§ **TASK PROMPT**
If a line in the records below holds the word "turquoise", copy it.

━━━━━━━━━━━━━━━━

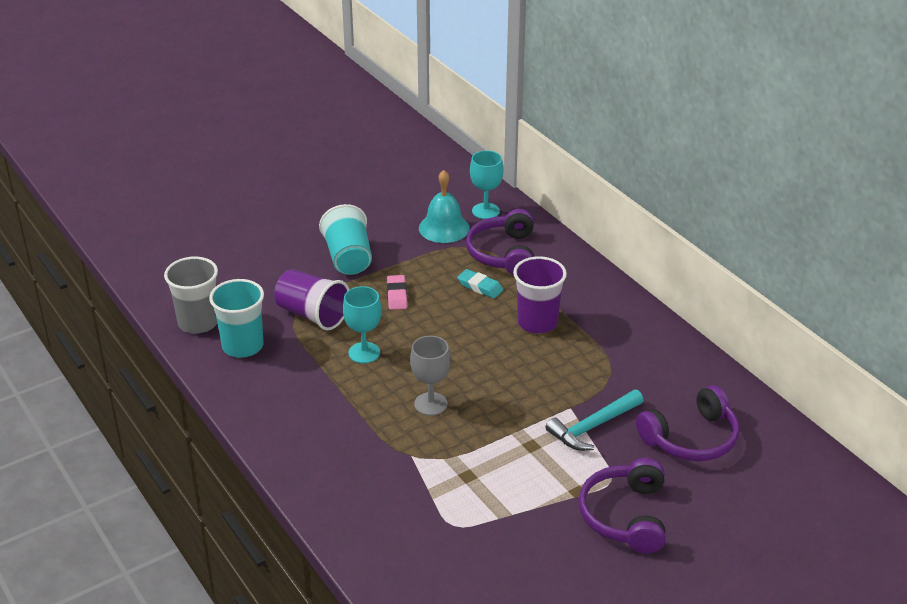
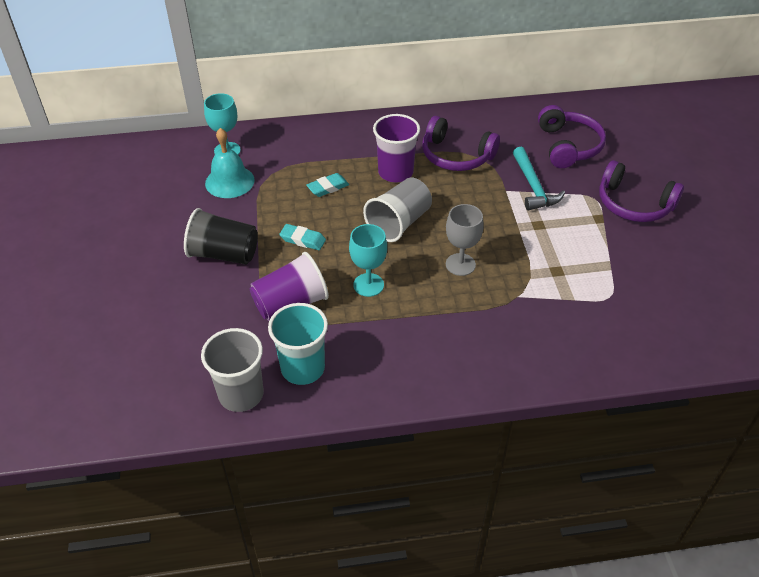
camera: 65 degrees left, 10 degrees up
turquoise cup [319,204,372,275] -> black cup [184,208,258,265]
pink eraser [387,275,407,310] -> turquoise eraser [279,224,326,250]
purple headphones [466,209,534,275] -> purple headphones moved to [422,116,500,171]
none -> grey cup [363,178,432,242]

━━━━━━━━━━━━━━━━

§ **TASK RESPONSE**
turquoise cup [319,204,372,275] -> black cup [184,208,258,265]
pink eraser [387,275,407,310] -> turquoise eraser [279,224,326,250]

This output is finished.